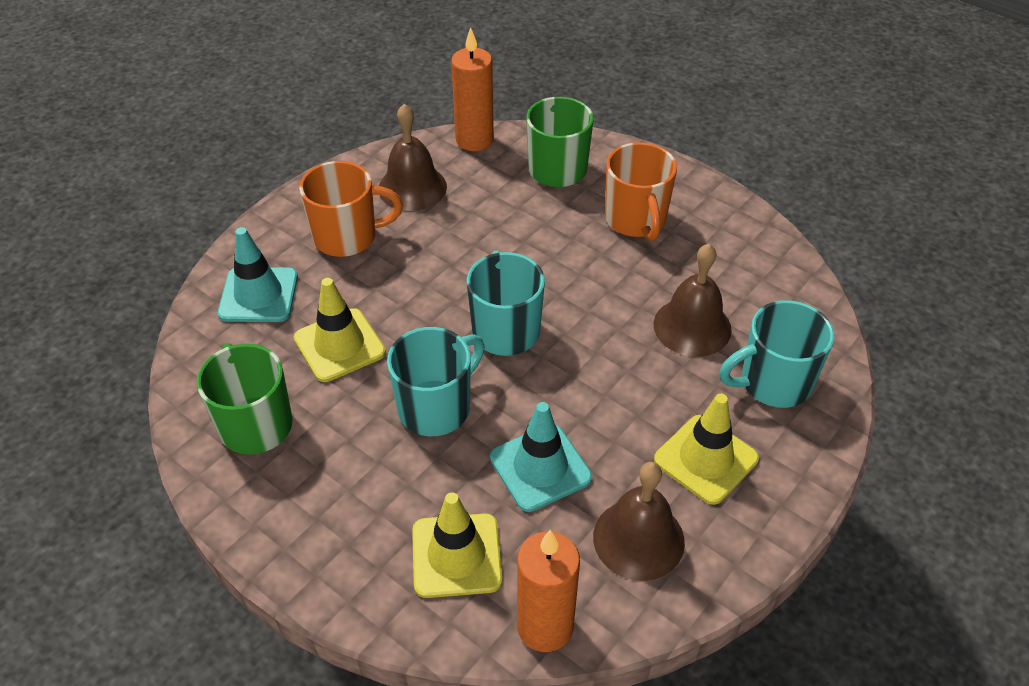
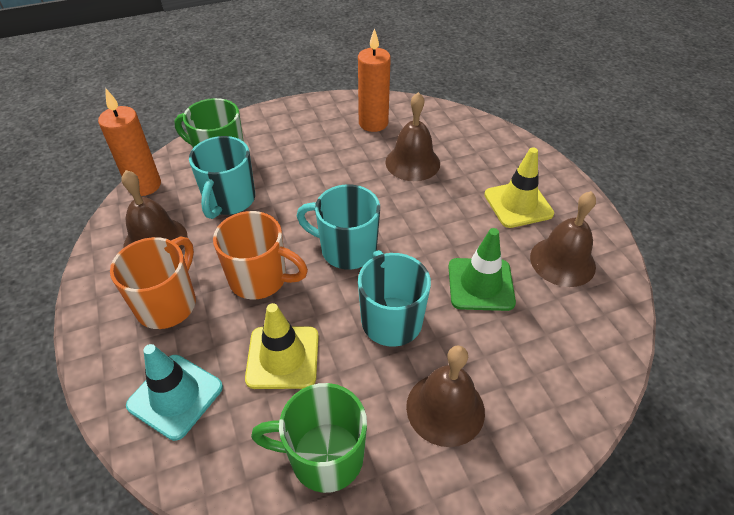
camera: 60 degrees left, 0 degrees up
(355, 496) = (445, 408): none -> brown bell
(456, 555) = (532, 364): yellow traffic cone -> none
(540, 467) = (480, 284): turquoise traffic cone -> green traffic cone
(545, 626) = (611, 339): orange candle -> orange candle (373, 123)
(636, 220) = (303, 145): orange mug -> orange mug (260, 279)
(773, 382) = (478, 151): turquoise mug -> turquoise mug (229, 200)

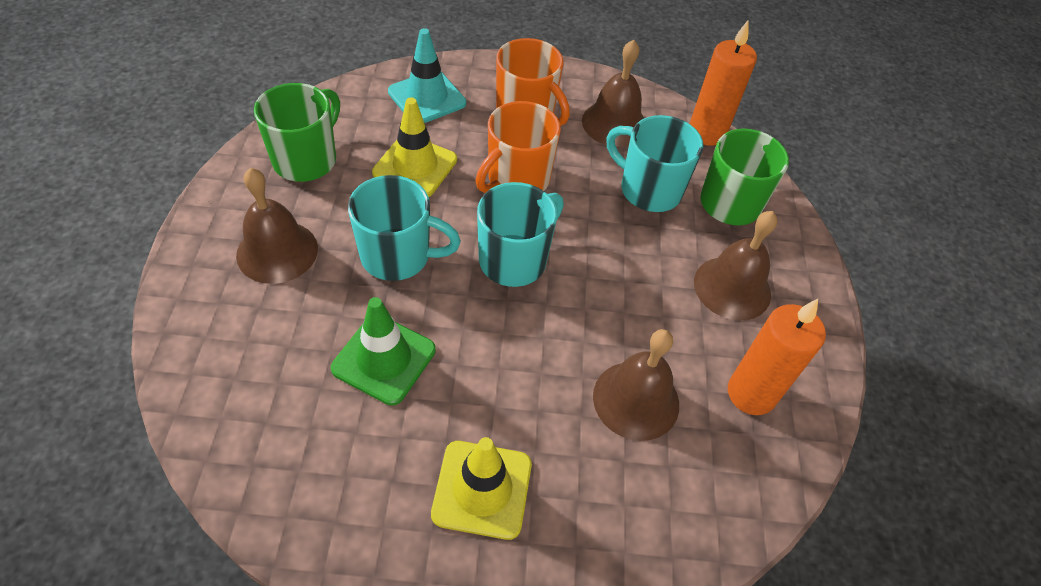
camera: 110 degrees right, 5 degrees up
(562, 261) = (353, 475): brown bell -> brown bell (732, 288)

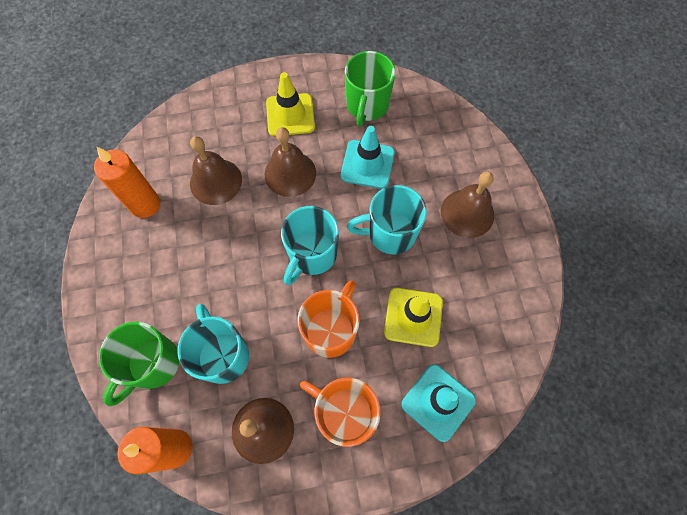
camera: 170 degrees right, 15 degrees up
(306, 160) = (495, 295): green mug -> green mug (367, 106)
(384, 359) = (367, 164): green traffic cone -> turquoise traffic cone
(649, 190) = (223, 355): turquoise mug -> turquoise mug turned 135 degrees counterclockwise
(732, 288) = (155, 279): brown bell -> brown bell (290, 173)

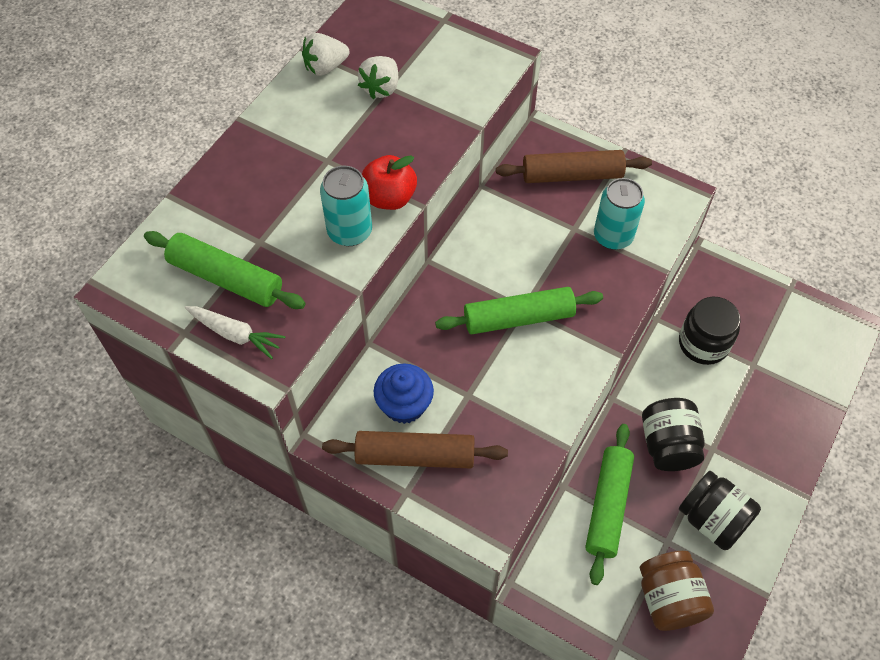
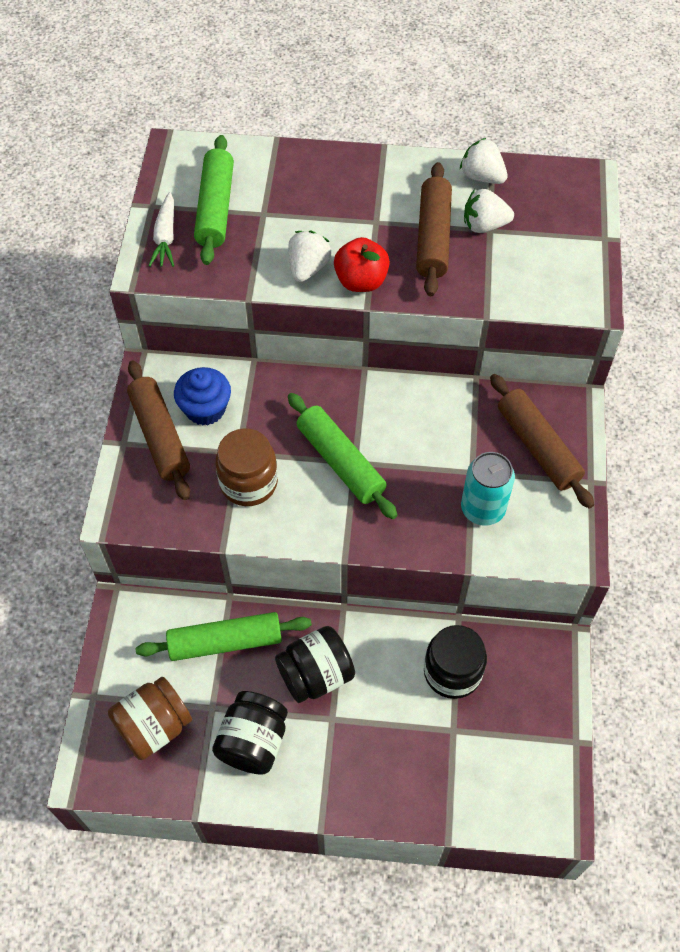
camera: 65 degrees right, 0 degrees up
(350, 231) = (308, 268): turquoise can -> white strawberry
(372, 127) = (433, 237): none -> brown rolling pin
(505, 399) = (248, 482): none -> brown jar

_ _ _

**REQUIRED ACTION**
Up to and including the line containing "(545, 626) = (611, 339): orange", repeat every line from the start of the data, but none of the pictures.

**RESPONSE BELOW**
camera: 60 degrees left, 0 degrees up
(355, 496) = (445, 408): none -> brown bell
(456, 555) = (532, 364): yellow traffic cone -> none
(540, 467) = (480, 284): turquoise traffic cone -> green traffic cone
(545, 626) = (611, 339): orange candle -> orange candle (373, 123)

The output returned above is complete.